EXERCISE MATERIALS below:

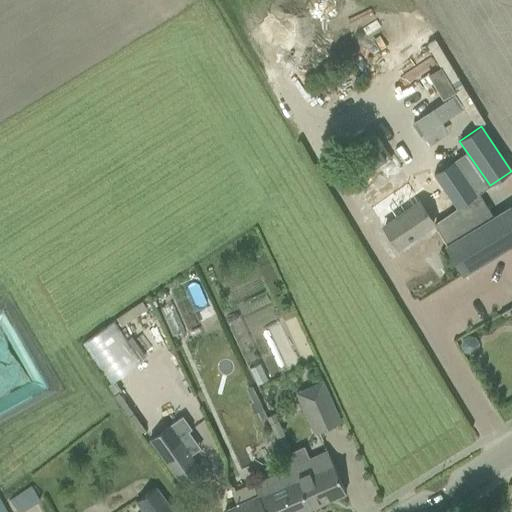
[(377,150),(367,158),(375,169),(386,162),(377,150)]
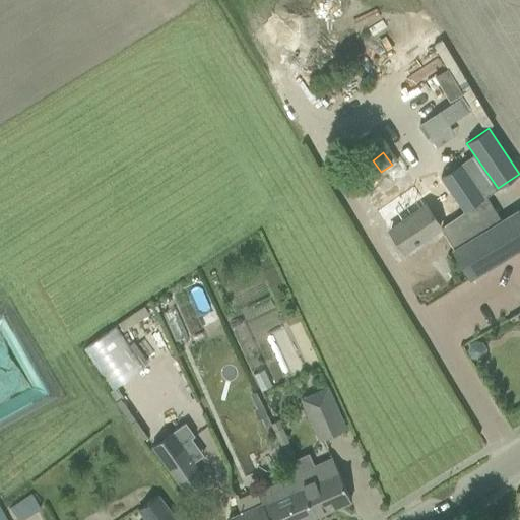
[(460,164),(441,177),(464,211),(483,198),(460,164)]
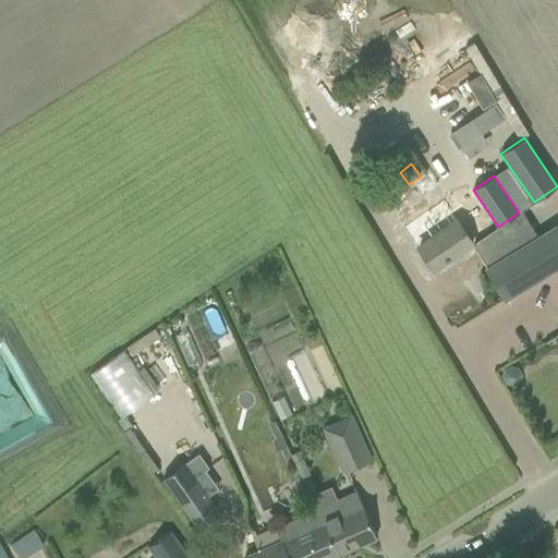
[(441,230),(435,234),(417,247),(434,270),(473,243),(448,207),(433,218),(441,230)]
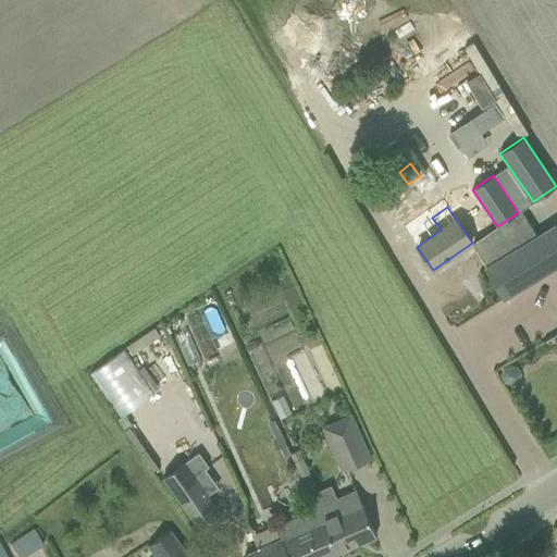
[(485,269),(504,298),(556,265),(556,227),(556,226),(485,269)]
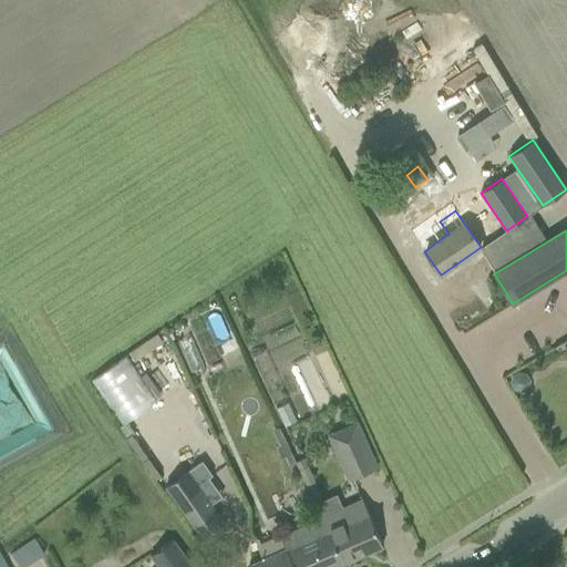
[(123,356),(93,378),(126,421),(156,398),(123,356)]
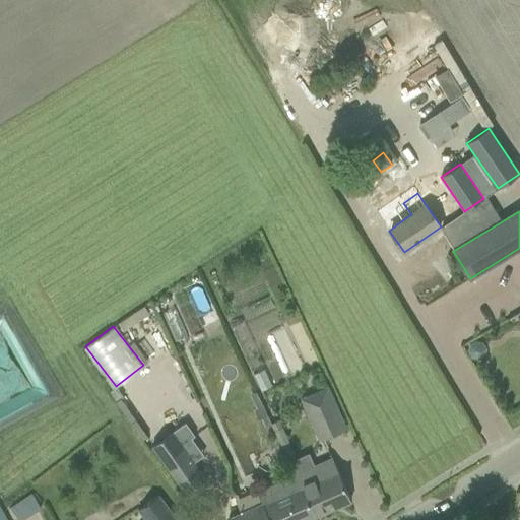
[(469,346),(467,352),(470,358),(476,360),(482,355),(483,349),(480,344),(474,342),(469,346)]
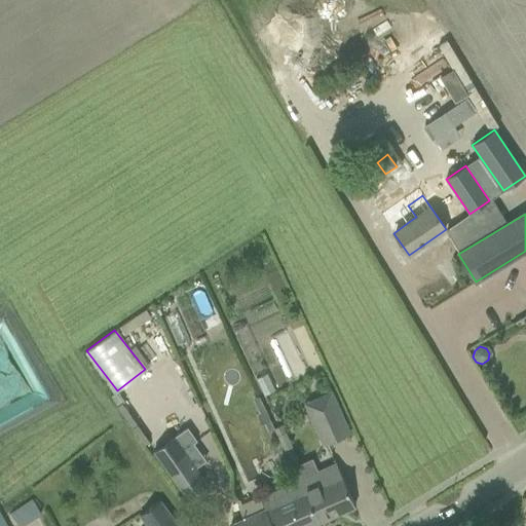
[(304,403),(323,445),(349,434),(330,391),(304,403)]
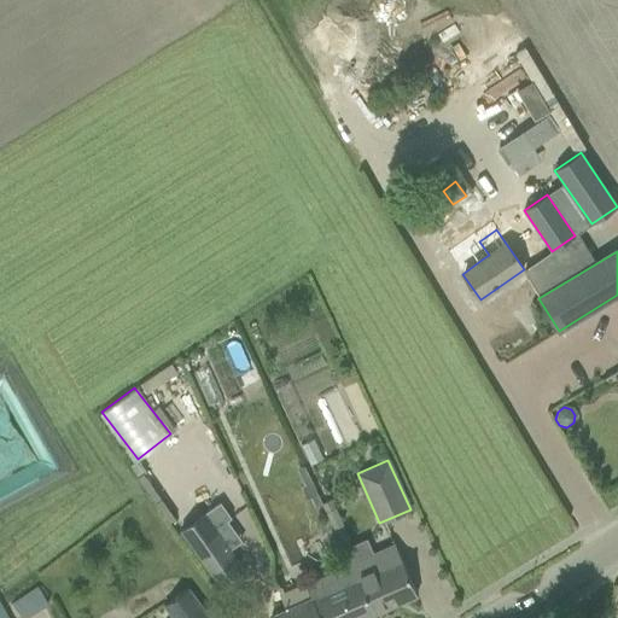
[(345,529),(331,499),(321,503),(343,544),(350,541),(345,530),(345,529)]
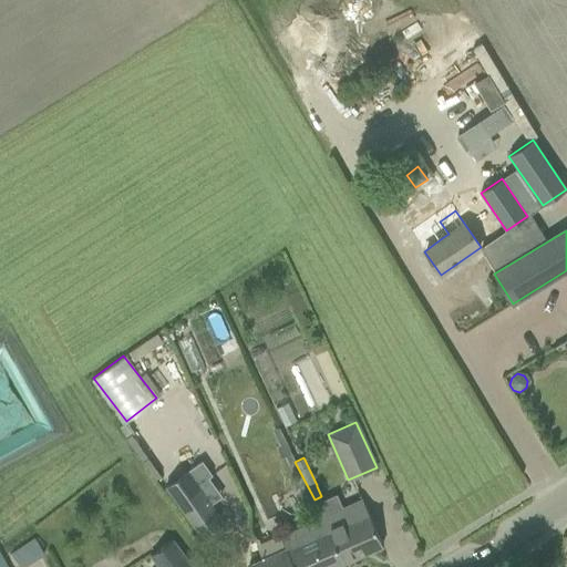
[(220,518),(197,485),(212,475),(202,461),(165,486),(198,534),(220,518)]
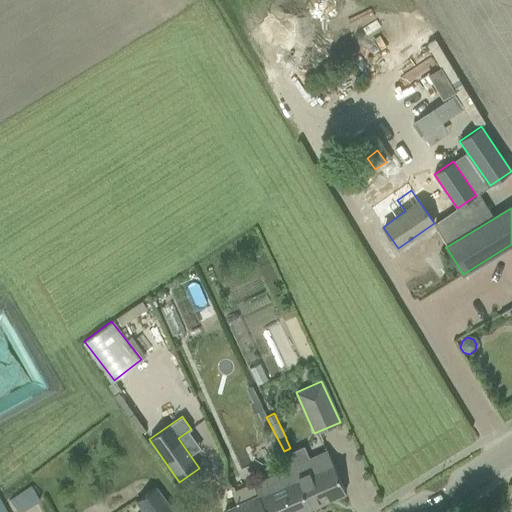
[(309,509),(345,493),(327,452),(253,485),(257,494),(224,509),(225,511),(304,511),(309,510),(309,509)]
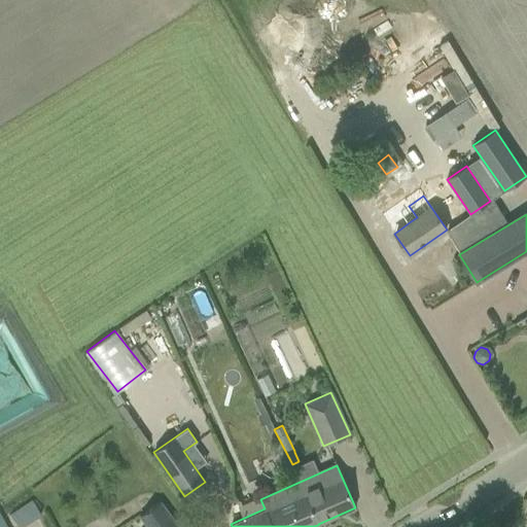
[(18,526),(20,526),(40,514),(32,500),(9,515),(18,526)]
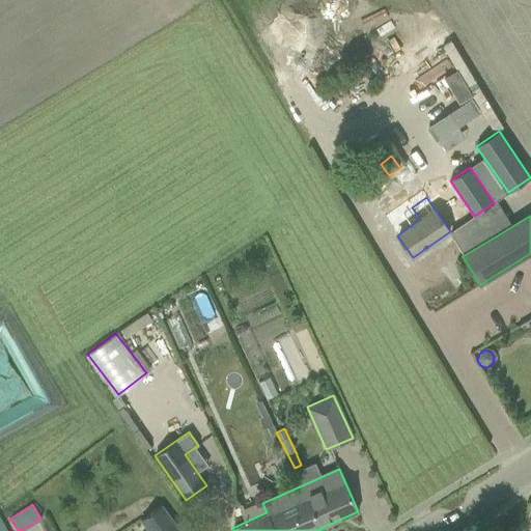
[(179,530),(161,506),(140,520),(148,530),(179,530)]
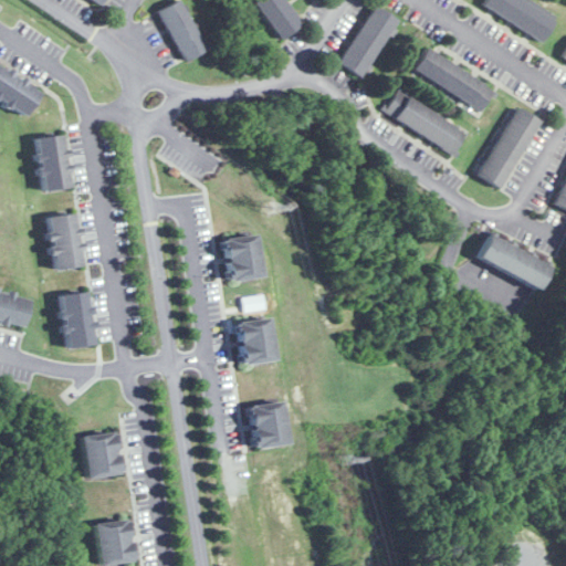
[(203,51),(181,0),(180,0),(159,9),(181,61),(203,51)]
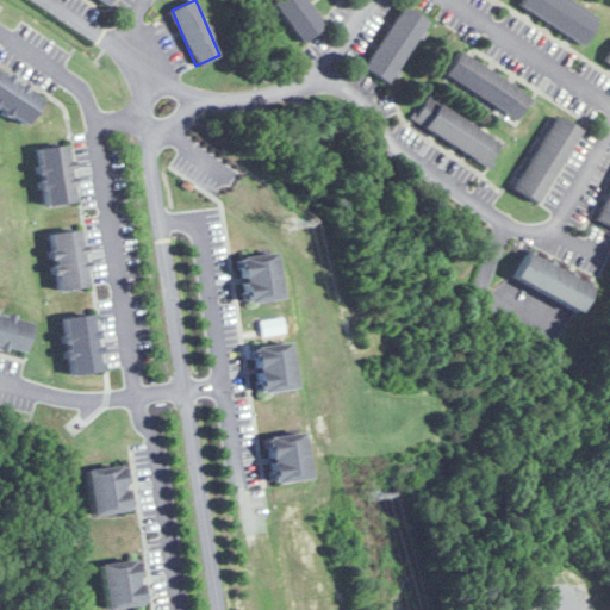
[(304,43),(327,26),(307,0),(278,0),(274,2),(304,43)]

End of EXERCISE MATERIALS.

- [WORK REQUIRED]
In your reply, please set down exactly the lines from the one containing "[(179,530),(161,506),(140,520),(148,530),(179,530)]" through the end of the records, with the pictures left out.

- [COMPLETED EXERCISE]
[(179,530),(161,506),(140,520),(148,530),(179,530)]
[(203,51),(181,0),(180,0),(159,9),(181,61),(203,51)]
[(304,43),(327,26),(307,0),(278,0),(274,2),(304,43)]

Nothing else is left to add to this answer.